→ Data for this exercise:
━━━━━━━━━━━━━━━━
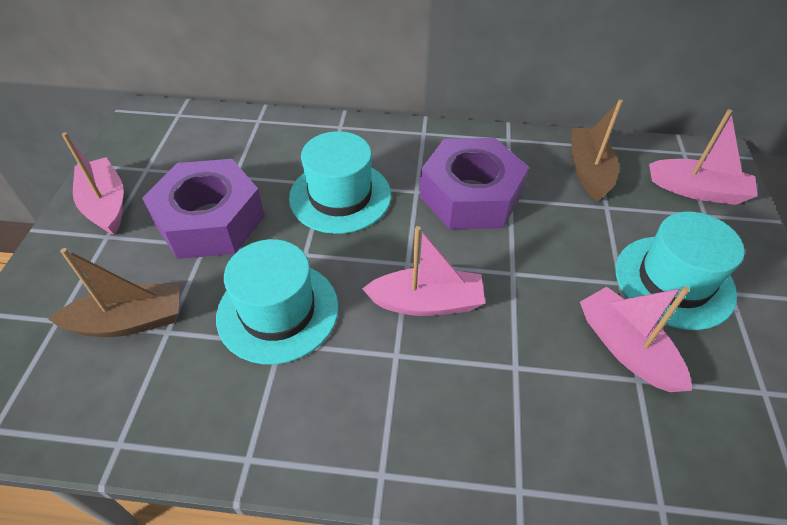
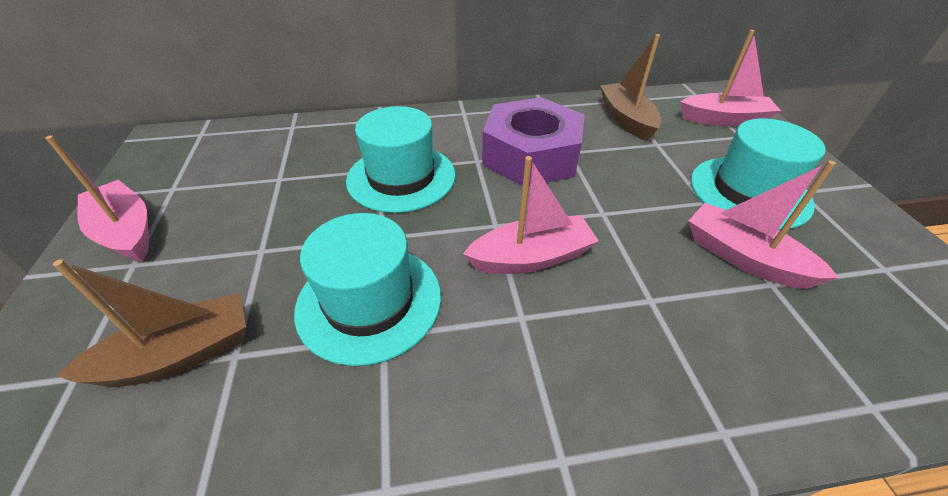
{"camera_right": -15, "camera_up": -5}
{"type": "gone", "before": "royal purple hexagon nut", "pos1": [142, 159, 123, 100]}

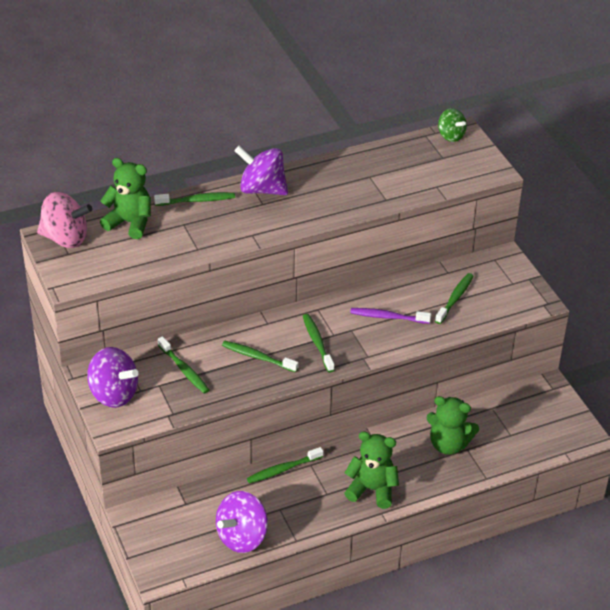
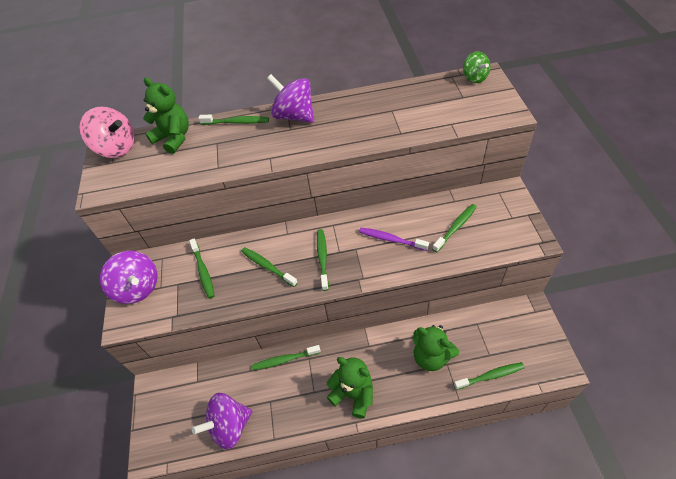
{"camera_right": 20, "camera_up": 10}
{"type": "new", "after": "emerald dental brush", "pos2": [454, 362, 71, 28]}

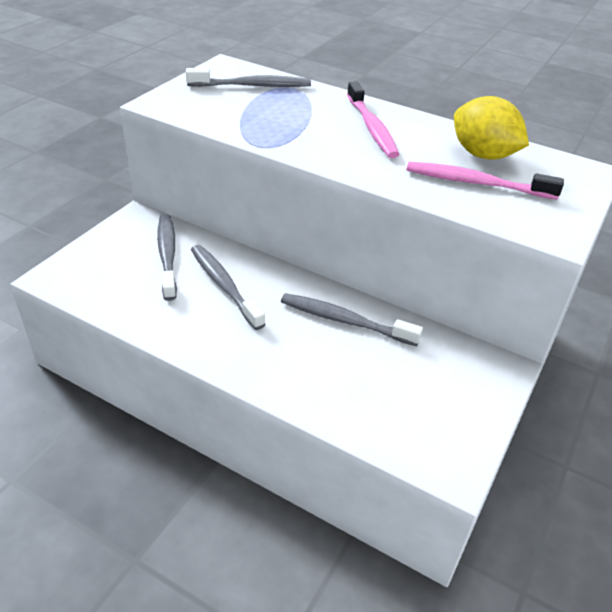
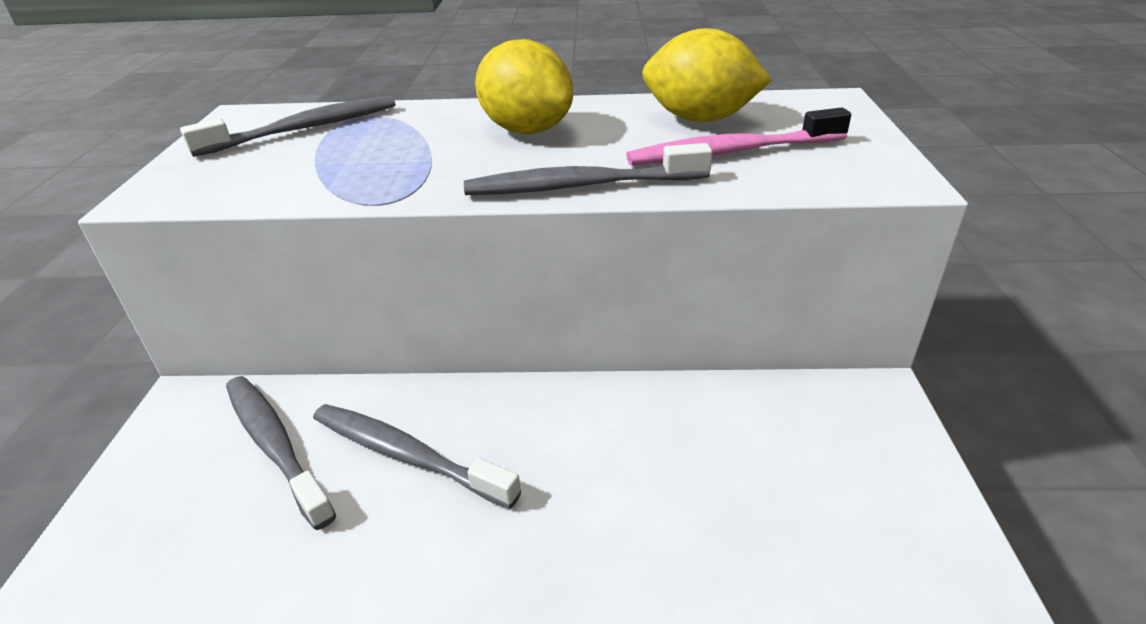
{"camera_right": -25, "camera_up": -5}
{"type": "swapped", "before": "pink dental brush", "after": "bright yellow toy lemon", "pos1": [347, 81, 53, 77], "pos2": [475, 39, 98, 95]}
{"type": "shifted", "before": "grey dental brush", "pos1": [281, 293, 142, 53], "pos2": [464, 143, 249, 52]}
━━━━━━━━━━━━━━━━
→ Instructions for the task: Nothing but the text of the listing should be set down, exactly, with the pictures left behind.

→ Response:
{"camera_right": -15, "camera_up": -5}
{"type": "gone", "before": "royal purple hexagon nut", "pos1": [142, 159, 123, 100]}

{"camera_right": 20, "camera_up": 10}
{"type": "new", "after": "emerald dental brush", "pos2": [454, 362, 71, 28]}

{"camera_right": -25, "camera_up": -5}
{"type": "swapped", "before": "pink dental brush", "after": "bright yellow toy lemon", "pos1": [347, 81, 53, 77], "pos2": [475, 39, 98, 95]}
{"type": "shifted", "before": "grey dental brush", "pos1": [281, 293, 142, 53], "pos2": [464, 143, 249, 52]}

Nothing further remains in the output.